WHAT YOU WILL DO:
Tally the lines below that contain the word "white", then give the tally alone.

DATA SECTION:
============================================================
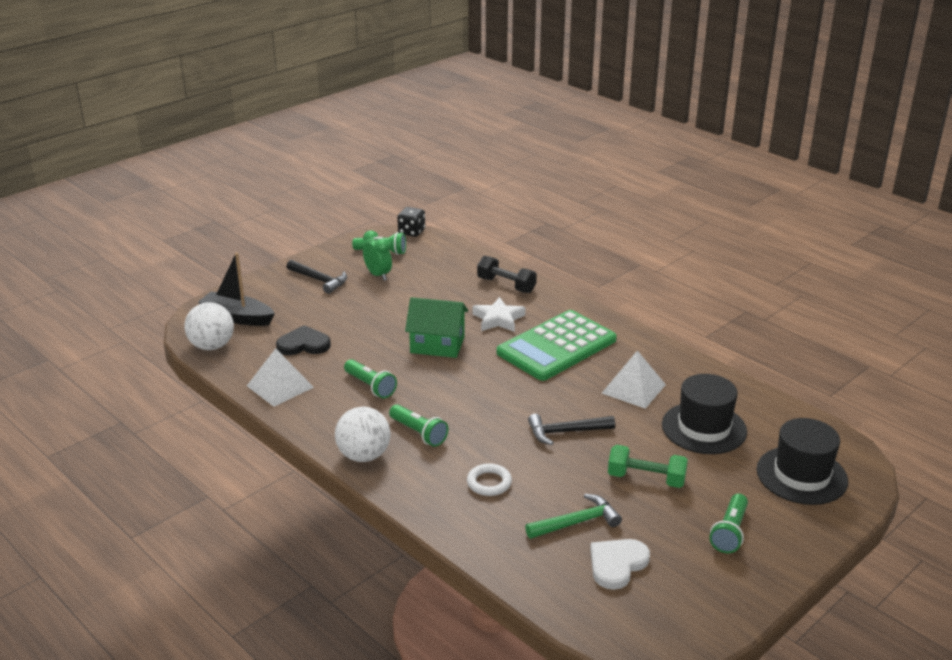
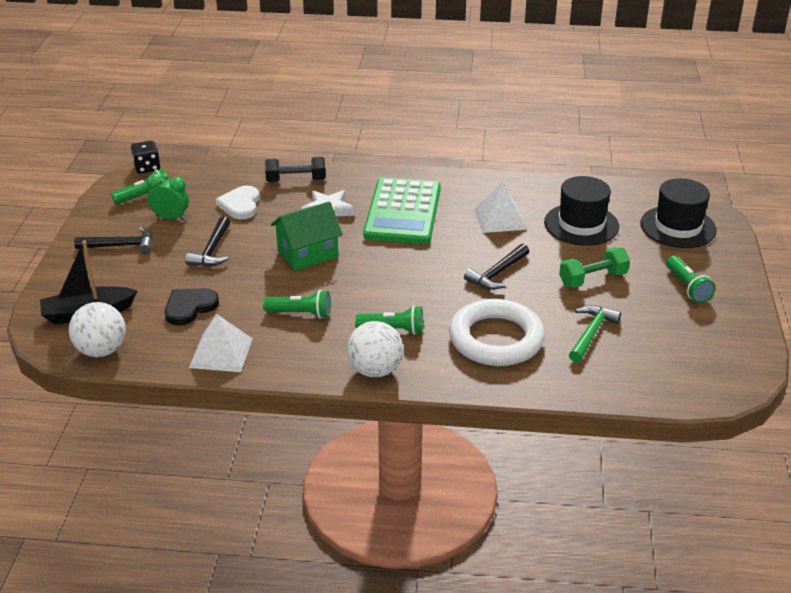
camera: 40 degrees left, 5 degrees up
(374, 311) = (212, 250): none -> black hammer
(489, 483) = (496, 339): white ring -> white ring, size x2.22
(617, 564) = (652, 347): white heart -> white heart (240, 205)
============================================================
WRITTEN SOLUTION:
2